:: TASK OBJECTIVE ::
All of the data that follows should be given again exactly, without its images.

--- INPUT Enclosed Below ---

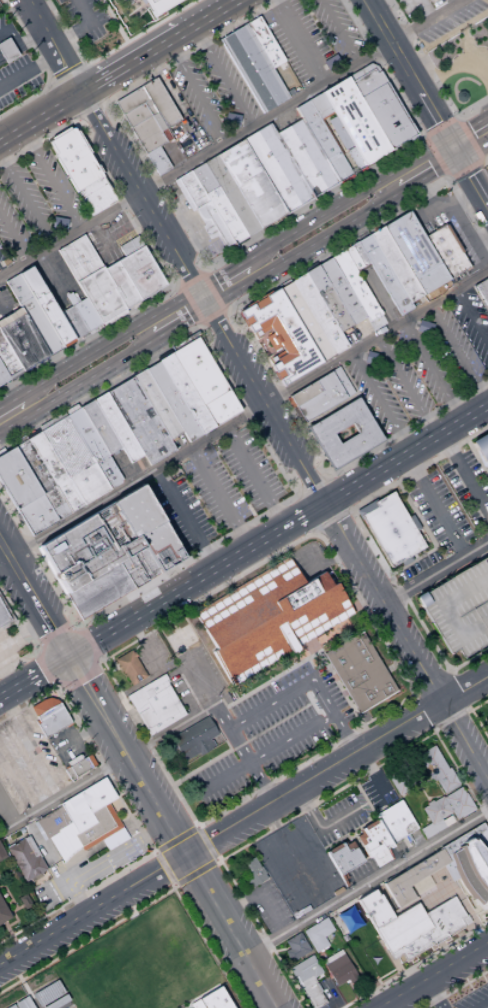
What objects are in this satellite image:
road: (457, 1)
building: (159, 6)
road: (423, 9)
road: (212, 17)
road: (425, 20)
road: (115, 21)
road: (79, 24)
road: (10, 33)
road: (339, 33)
parking lot: (311, 36)
road: (32, 37)
building: (264, 42)
road: (298, 43)
road: (15, 44)
road: (6, 47)
road: (17, 47)
building: (7, 51)
parking lot: (460, 52)
road: (151, 53)
road: (9, 54)
road: (109, 54)
road: (1, 58)
road: (41, 65)
parking lot: (14, 66)
road: (29, 68)
building: (252, 68)
road: (407, 69)
road: (69, 75)
road: (431, 75)
road: (223, 79)
road: (49, 82)
road: (101, 83)
road: (94, 84)
building: (375, 91)
parking lot: (212, 92)
road: (115, 95)
road: (196, 95)
road: (63, 100)
building: (130, 100)
road: (105, 102)
building: (160, 102)
road: (178, 105)
road: (89, 109)
building: (138, 113)
road: (41, 119)
road: (74, 120)
traffic signals: (438, 120)
building: (357, 121)
building: (144, 123)
building: (395, 125)
road: (439, 126)
road: (468, 127)
traffic signals: (469, 127)
building: (149, 132)
road: (366, 136)
building: (329, 137)
road: (468, 138)
road: (112, 143)
building: (153, 143)
road: (338, 143)
road: (453, 149)
road: (472, 150)
road: (395, 153)
building: (154, 156)
road: (174, 157)
building: (306, 158)
road: (435, 158)
building: (74, 161)
road: (94, 161)
road: (197, 162)
road: (483, 162)
building: (161, 166)
building: (278, 167)
road: (465, 169)
road: (435, 171)
traffic signals: (433, 173)
road: (465, 173)
traffic signals: (467, 177)
road: (50, 181)
building: (188, 181)
building: (252, 183)
road: (252, 183)
road: (405, 188)
building: (232, 195)
road: (461, 195)
building: (95, 196)
building: (197, 196)
road: (479, 197)
road: (345, 199)
road: (26, 201)
building: (219, 203)
parking lot: (34, 204)
road: (425, 208)
road: (486, 208)
parking lot: (191, 216)
building: (214, 222)
road: (382, 222)
road: (459, 222)
road: (14, 237)
road: (479, 237)
building: (130, 246)
road: (302, 250)
building: (417, 251)
building: (448, 251)
building: (361, 253)
road: (478, 255)
building: (354, 256)
road: (192, 259)
building: (398, 264)
building: (149, 269)
road: (52, 271)
road: (202, 273)
road: (218, 274)
building: (385, 274)
building: (139, 275)
building: (90, 276)
building: (132, 278)
road: (191, 281)
building: (356, 282)
building: (122, 284)
road: (179, 287)
building: (481, 287)
building: (342, 290)
road: (211, 291)
road: (200, 297)
road: (381, 297)
building: (329, 298)
building: (277, 300)
building: (485, 300)
road: (157, 303)
road: (190, 304)
building: (47, 306)
building: (487, 306)
building: (264, 308)
building: (96, 309)
road: (223, 309)
building: (320, 312)
building: (33, 314)
building: (86, 315)
road: (210, 315)
building: (251, 315)
road: (470, 316)
building: (307, 318)
building: (74, 322)
road: (179, 322)
road: (200, 323)
road: (239, 332)
road: (211, 341)
building: (23, 342)
road: (105, 342)
road: (76, 343)
building: (287, 345)
road: (457, 354)
building: (8, 360)
parking lot: (422, 363)
road: (432, 370)
building: (3, 375)
building: (206, 381)
building: (342, 382)
road: (76, 383)
road: (405, 387)
road: (280, 391)
building: (187, 393)
building: (304, 394)
road: (88, 395)
building: (321, 398)
building: (174, 400)
road: (8, 402)
road: (380, 402)
building: (157, 403)
road: (244, 412)
road: (247, 413)
building: (141, 420)
building: (118, 427)
building: (101, 428)
road: (411, 429)
building: (345, 434)
building: (88, 435)
building: (481, 449)
road: (3, 450)
road: (406, 456)
building: (76, 458)
building: (56, 470)
road: (464, 476)
road: (254, 477)
building: (43, 478)
road: (332, 478)
parking lot: (216, 488)
road: (312, 488)
building: (24, 492)
road: (340, 493)
road: (220, 498)
road: (290, 499)
parking lot: (450, 500)
road: (433, 506)
road: (325, 507)
road: (303, 515)
road: (300, 519)
road: (330, 519)
road: (183, 520)
building: (390, 529)
road: (313, 532)
road: (366, 539)
road: (32, 547)
building: (112, 550)
road: (3, 559)
road: (186, 561)
road: (435, 571)
road: (171, 596)
road: (33, 603)
road: (8, 605)
building: (459, 609)
parking lot: (459, 609)
road: (59, 613)
building: (3, 615)
building: (268, 618)
road: (51, 632)
road: (22, 635)
building: (180, 639)
road: (92, 645)
road: (144, 647)
road: (33, 659)
traffic signals: (66, 660)
road: (15, 663)
building: (130, 667)
road: (389, 667)
building: (359, 672)
road: (44, 673)
road: (448, 673)
road: (39, 675)
road: (77, 675)
road: (307, 681)
road: (335, 682)
road: (431, 689)
road: (204, 691)
road: (456, 694)
road: (408, 695)
road: (6, 696)
road: (242, 696)
road: (412, 696)
building: (154, 705)
road: (468, 710)
road: (423, 713)
building: (49, 717)
road: (474, 717)
road: (449, 719)
building: (487, 723)
road: (168, 730)
road: (433, 731)
parking lot: (271, 735)
road: (80, 736)
road: (487, 736)
road: (288, 738)
building: (192, 739)
road: (465, 745)
road: (236, 746)
road: (30, 747)
road: (126, 760)
parking lot: (26, 763)
building: (79, 767)
road: (338, 769)
building: (435, 769)
road: (486, 775)
road: (222, 776)
road: (374, 779)
road: (16, 783)
road: (259, 785)
road: (61, 795)
building: (457, 803)
parking lot: (5, 807)
road: (8, 810)
road: (298, 813)
building: (93, 816)
building: (434, 816)
road: (130, 819)
building: (394, 821)
road: (196, 826)
road: (325, 826)
building: (58, 832)
building: (371, 839)
road: (175, 840)
road: (205, 844)
road: (48, 850)
building: (482, 851)
road: (153, 852)
building: (2, 854)
building: (342, 857)
building: (25, 858)
road: (218, 860)
road: (294, 860)
road: (101, 864)
parking lot: (296, 867)
road: (163, 868)
building: (251, 871)
road: (194, 872)
building: (470, 872)
building: (406, 882)
road: (366, 883)
building: (420, 885)
road: (173, 886)
road: (259, 893)
road: (7, 895)
building: (24, 901)
road: (147, 902)
building: (373, 909)
road: (466, 909)
building: (4, 913)
road: (94, 914)
road: (13, 915)
building: (464, 920)
building: (434, 928)
building: (402, 929)
road: (231, 933)
building: (317, 934)
road: (13, 939)
building: (293, 947)
road: (414, 964)
park: (121, 965)
building: (338, 968)
building: (196, 977)
road: (437, 978)
building: (306, 980)
building: (205, 991)
building: (50, 996)
road: (432, 997)
parking lot: (472, 998)
building: (215, 1001)
building: (22, 1003)
road: (480, 1003)
building: (11, 1006)
building: (228, 1006)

--- End of Enclosed INPUT ---

:: TASK RESULT ::
What objects are in this satellite image:
road: (457, 1)
building: (159, 6)
road: (423, 9)
road: (212, 17)
road: (425, 20)
road: (115, 21)
road: (79, 24)
road: (10, 33)
road: (339, 33)
parking lot: (311, 36)
road: (32, 37)
building: (264, 42)
road: (298, 43)
road: (15, 44)
road: (6, 47)
road: (17, 47)
building: (7, 51)
parking lot: (460, 52)
road: (151, 53)
road: (9, 54)
road: (109, 54)
road: (1, 58)
road: (41, 65)
parking lot: (14, 66)
road: (29, 68)
building: (252, 68)
road: (407, 69)
road: (69, 75)
road: (431, 75)
road: (223, 79)
road: (49, 82)
road: (101, 83)
road: (94, 84)
building: (375, 91)
parking lot: (212, 92)
road: (115, 95)
road: (196, 95)
road: (63, 100)
building: (130, 100)
road: (105, 102)
building: (160, 102)
road: (178, 105)
road: (89, 109)
building: (138, 113)
road: (41, 119)
road: (74, 120)
traffic signals: (438, 120)
building: (357, 121)
building: (144, 123)
building: (395, 125)
road: (439, 126)
road: (468, 127)
traffic signals: (469, 127)
building: (149, 132)
road: (366, 136)
building: (329, 137)
road: (468, 138)
road: (112, 143)
building: (153, 143)
road: (338, 143)
road: (453, 149)
road: (472, 150)
road: (395, 153)
building: (154, 156)
road: (174, 157)
building: (306, 158)
road: (435, 158)
building: (74, 161)
road: (94, 161)
road: (197, 162)
road: (483, 162)
building: (161, 166)
building: (278, 167)
road: (465, 169)
road: (435, 171)
traffic signals: (433, 173)
road: (465, 173)
traffic signals: (467, 177)
road: (50, 181)
building: (188, 181)
building: (252, 183)
road: (252, 183)
road: (405, 188)
building: (232, 195)
road: (461, 195)
building: (95, 196)
building: (197, 196)
road: (479, 197)
road: (345, 199)
road: (26, 201)
building: (219, 203)
parking lot: (34, 204)
road: (425, 208)
road: (486, 208)
parking lot: (191, 216)
building: (214, 222)
road: (382, 222)
road: (459, 222)
road: (14, 237)
road: (479, 237)
building: (130, 246)
road: (302, 250)
building: (417, 251)
building: (448, 251)
building: (361, 253)
road: (478, 255)
building: (354, 256)
road: (192, 259)
building: (398, 264)
building: (149, 269)
road: (52, 271)
road: (202, 273)
road: (218, 274)
building: (385, 274)
building: (139, 275)
building: (90, 276)
building: (132, 278)
road: (191, 281)
building: (356, 282)
building: (122, 284)
road: (179, 287)
building: (481, 287)
building: (342, 290)
road: (211, 291)
road: (200, 297)
road: (381, 297)
building: (329, 298)
building: (277, 300)
building: (485, 300)
road: (157, 303)
road: (190, 304)
building: (47, 306)
building: (487, 306)
building: (264, 308)
building: (96, 309)
road: (223, 309)
building: (320, 312)
building: (33, 314)
building: (86, 315)
road: (210, 315)
building: (251, 315)
road: (470, 316)
building: (307, 318)
building: (74, 322)
road: (179, 322)
road: (200, 323)
road: (239, 332)
road: (211, 341)
building: (23, 342)
road: (105, 342)
road: (76, 343)
building: (287, 345)
road: (457, 354)
building: (8, 360)
parking lot: (422, 363)
road: (432, 370)
building: (3, 375)
building: (206, 381)
building: (342, 382)
road: (76, 383)
road: (405, 387)
road: (280, 391)
building: (187, 393)
building: (304, 394)
road: (88, 395)
building: (321, 398)
building: (174, 400)
road: (8, 402)
road: (380, 402)
building: (157, 403)
road: (244, 412)
road: (247, 413)
building: (141, 420)
building: (118, 427)
building: (101, 428)
road: (411, 429)
building: (345, 434)
building: (88, 435)
building: (481, 449)
road: (3, 450)
road: (406, 456)
building: (76, 458)
building: (56, 470)
road: (464, 476)
road: (254, 477)
building: (43, 478)
road: (332, 478)
parking lot: (216, 488)
road: (312, 488)
building: (24, 492)
road: (340, 493)
road: (220, 498)
road: (290, 499)
parking lot: (450, 500)
road: (433, 506)
road: (325, 507)
road: (303, 515)
road: (300, 519)
road: (330, 519)
road: (183, 520)
building: (390, 529)
road: (313, 532)
road: (366, 539)
road: (32, 547)
building: (112, 550)
road: (3, 559)
road: (186, 561)
road: (435, 571)
road: (171, 596)
road: (33, 603)
road: (8, 605)
building: (459, 609)
parking lot: (459, 609)
road: (59, 613)
building: (3, 615)
building: (268, 618)
road: (51, 632)
road: (22, 635)
building: (180, 639)
road: (92, 645)
road: (144, 647)
road: (33, 659)
traffic signals: (66, 660)
road: (15, 663)
building: (130, 667)
road: (389, 667)
building: (359, 672)
road: (44, 673)
road: (448, 673)
road: (39, 675)
road: (77, 675)
road: (307, 681)
road: (335, 682)
road: (431, 689)
road: (204, 691)
road: (456, 694)
road: (408, 695)
road: (6, 696)
road: (242, 696)
road: (412, 696)
building: (154, 705)
road: (468, 710)
road: (423, 713)
building: (49, 717)
road: (474, 717)
road: (449, 719)
building: (487, 723)
road: (168, 730)
road: (433, 731)
parking lot: (271, 735)
road: (80, 736)
road: (487, 736)
road: (288, 738)
building: (192, 739)
road: (465, 745)
road: (236, 746)
road: (30, 747)
road: (126, 760)
parking lot: (26, 763)
building: (79, 767)
road: (338, 769)
building: (435, 769)
road: (486, 775)
road: (222, 776)
road: (374, 779)
road: (16, 783)
road: (259, 785)
road: (61, 795)
building: (457, 803)
parking lot: (5, 807)
road: (8, 810)
road: (298, 813)
building: (93, 816)
building: (434, 816)
road: (130, 819)
building: (394, 821)
road: (196, 826)
road: (325, 826)
building: (58, 832)
building: (371, 839)
road: (175, 840)
road: (205, 844)
road: (48, 850)
building: (482, 851)
road: (153, 852)
building: (2, 854)
building: (342, 857)
building: (25, 858)
road: (218, 860)
road: (294, 860)
road: (101, 864)
parking lot: (296, 867)
road: (163, 868)
building: (251, 871)
road: (194, 872)
building: (470, 872)
building: (406, 882)
road: (366, 883)
building: (420, 885)
road: (173, 886)
road: (259, 893)
road: (7, 895)
building: (24, 901)
road: (147, 902)
building: (373, 909)
road: (466, 909)
building: (4, 913)
road: (94, 914)
road: (13, 915)
building: (464, 920)
building: (434, 928)
building: (402, 929)
road: (231, 933)
building: (317, 934)
road: (13, 939)
building: (293, 947)
road: (414, 964)
park: (121, 965)
building: (338, 968)
building: (196, 977)
road: (437, 978)
building: (306, 980)
building: (205, 991)
building: (50, 996)
road: (432, 997)
parking lot: (472, 998)
building: (215, 1001)
building: (22, 1003)
road: (480, 1003)
building: (11, 1006)
building: (228, 1006)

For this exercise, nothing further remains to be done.